Dataset content Start Marker

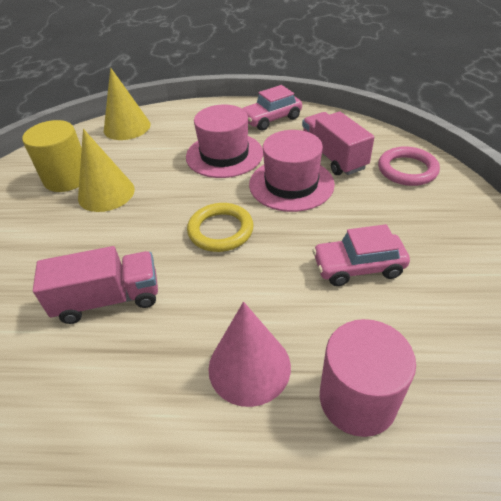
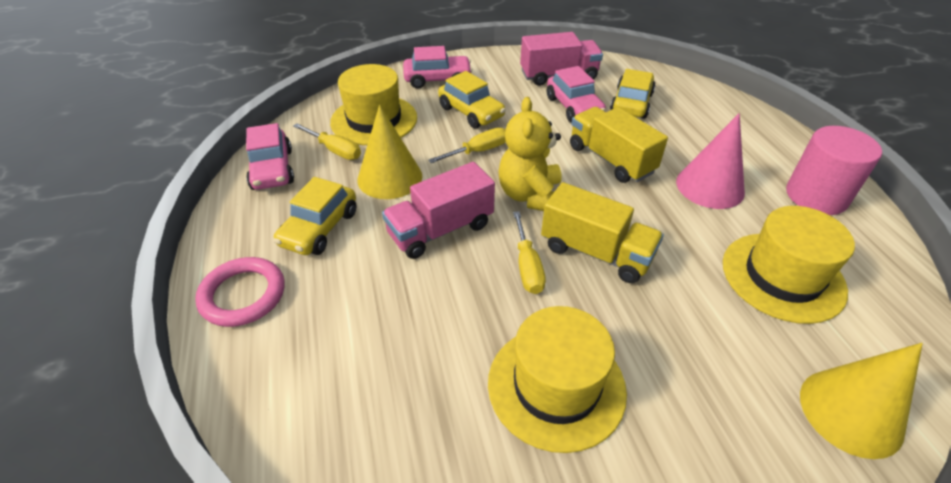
pink car: 2 -> 3
pink hat: 2 -> 0
yellow car: 0 -> 3
yellow cylinder: 1 -> 0
yellow hat: 0 -> 3
yellow ring: 1 -> 0
yellow screwdriver: 0 -> 3
yellow teddy bear: 0 -> 1
yellow truck: 0 -> 2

Dataset content End Marker

» **Exercise directions**
What lines in the data above carry "yellow"? Return them all.

» **Answer section**
yellow car: 0 -> 3
yellow cylinder: 1 -> 0
yellow hat: 0 -> 3
yellow ring: 1 -> 0
yellow screwdriver: 0 -> 3
yellow teddy bear: 0 -> 1
yellow truck: 0 -> 2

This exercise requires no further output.